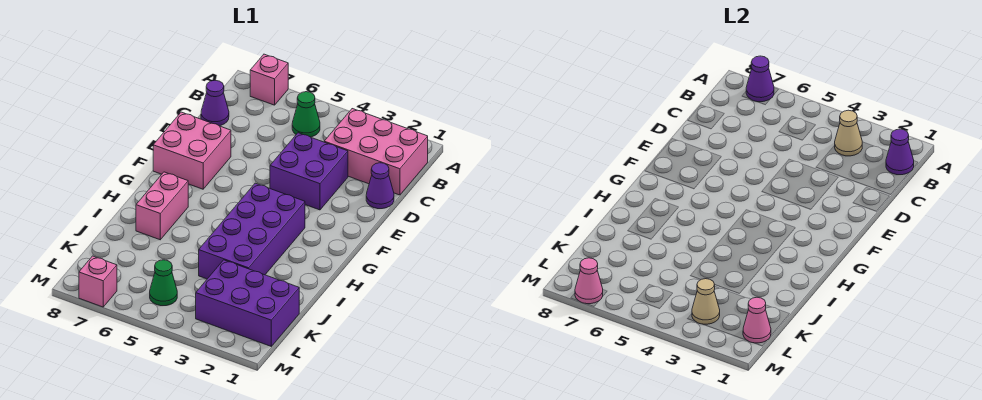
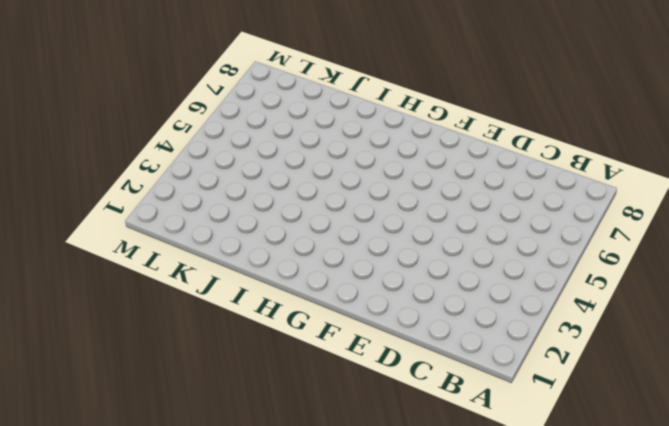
none -> pink brick A7 level 1
none -> pink brick B1:C3 level 1
none -> green cone B5 level 1

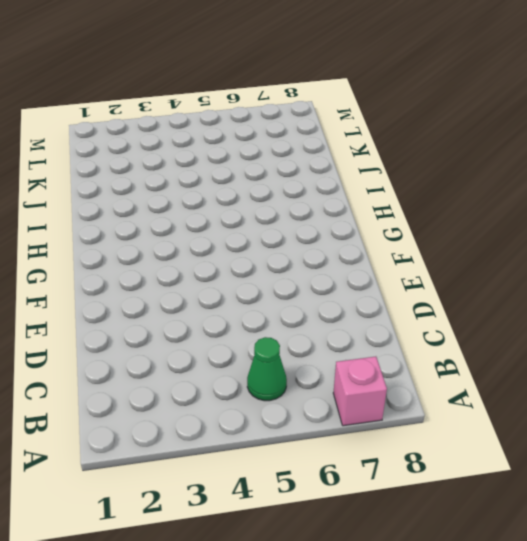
none -> pink brick B1:C3 level 1
none -> purple cone C8 level 1
none -> purple cone D1 level 1

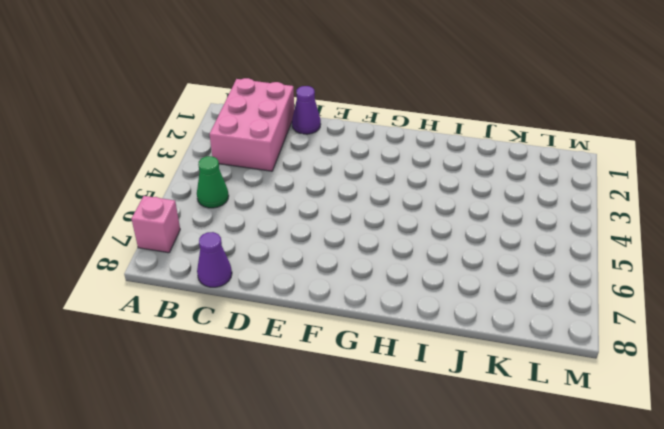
none -> purple brick D3:E4 level 1
none -> pink brick E7:F8 level 1
none -> purple brick G3:J4 level 1

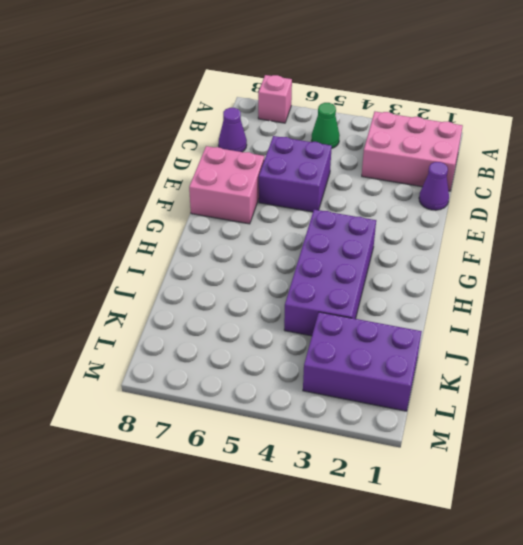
purple brick D5:E6 level 1 -> purple brick D3:E4 level 1
none -> pink brick H7:I7 level 1
none -> green cone L5 level 1
none -> pink brick M7 level 1

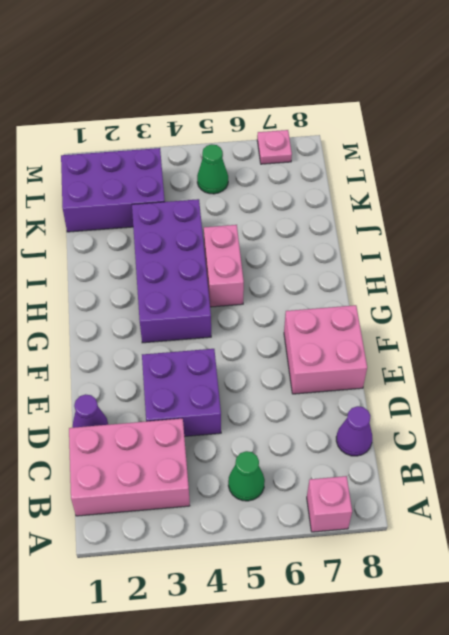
pink brick H5:I5 level 1 -> pink brick H7:I7 level 1
pink plate M7 level 1 -> pink brick M7 level 1
none -> purple cone A7 level 2
none -> purple cone B1 level 2
none -> tan cone B3 level 2

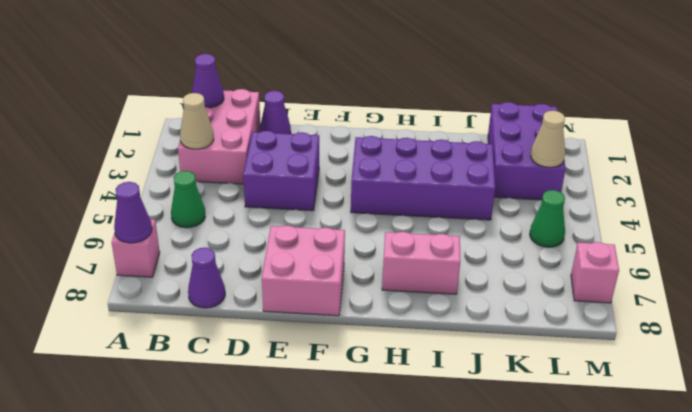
none -> pink cone L1 level 2
none -> pink cone M7 level 2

- - - -

Exercise details:
Please output every entry exactly as written, apart from the pictures.

Answer section:
none -> pink brick A7 level 1
none -> pink brick B1:C3 level 1
none -> green cone B5 level 1

none -> pink brick B1:C3 level 1
none -> purple cone C8 level 1
none -> purple cone D1 level 1

none -> purple brick D3:E4 level 1
none -> pink brick E7:F8 level 1
none -> purple brick G3:J4 level 1

purple brick D5:E6 level 1 -> purple brick D3:E4 level 1
none -> pink brick H7:I7 level 1
none -> green cone L5 level 1
none -> pink brick M7 level 1

pink brick H5:I5 level 1 -> pink brick H7:I7 level 1
pink plate M7 level 1 -> pink brick M7 level 1
none -> purple cone A7 level 2
none -> purple cone B1 level 2
none -> tan cone B3 level 2

none -> pink cone L1 level 2
none -> pink cone M7 level 2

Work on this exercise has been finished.